(Stored data)
—————
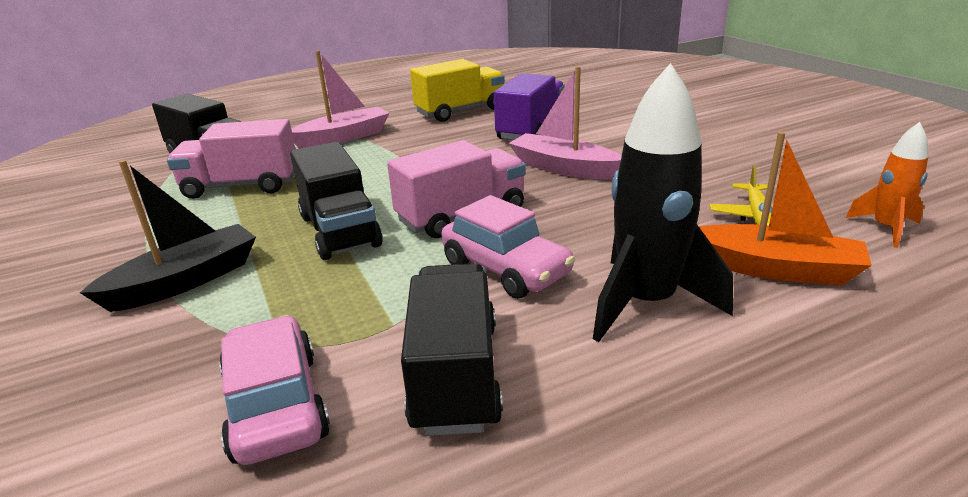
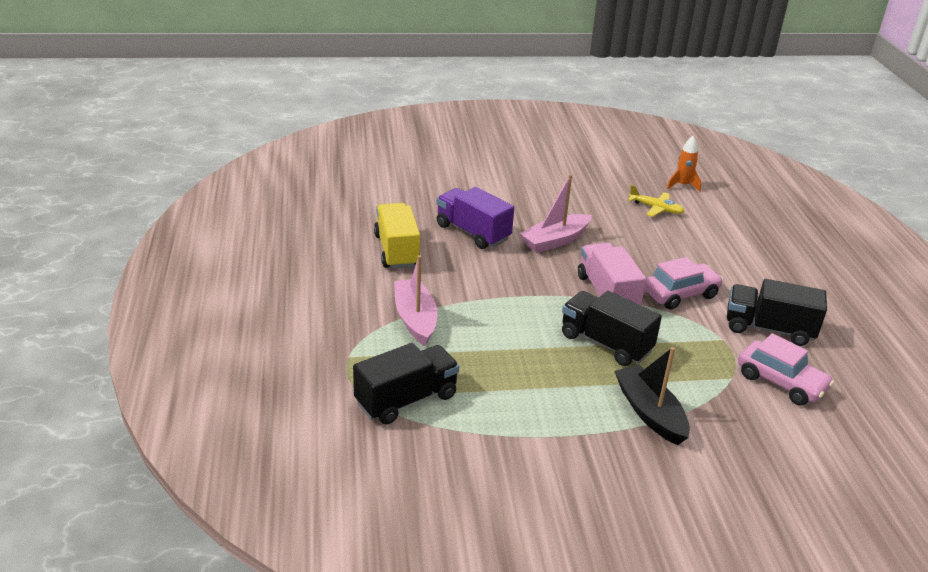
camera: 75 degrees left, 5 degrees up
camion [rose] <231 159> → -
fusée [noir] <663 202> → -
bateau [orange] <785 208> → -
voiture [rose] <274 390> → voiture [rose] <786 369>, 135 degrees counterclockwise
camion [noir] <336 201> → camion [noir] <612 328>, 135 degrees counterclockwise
—————
**Activity**
Return each full line of the entries that contains the word "degrees".

**Completed task**
camera: 75 degrees left, 5 degrees up
voiture [rose] <274 390> → voiture [rose] <786 369>, 135 degrees counterclockwise
camion [noir] <336 201> → camion [noir] <612 328>, 135 degrees counterclockwise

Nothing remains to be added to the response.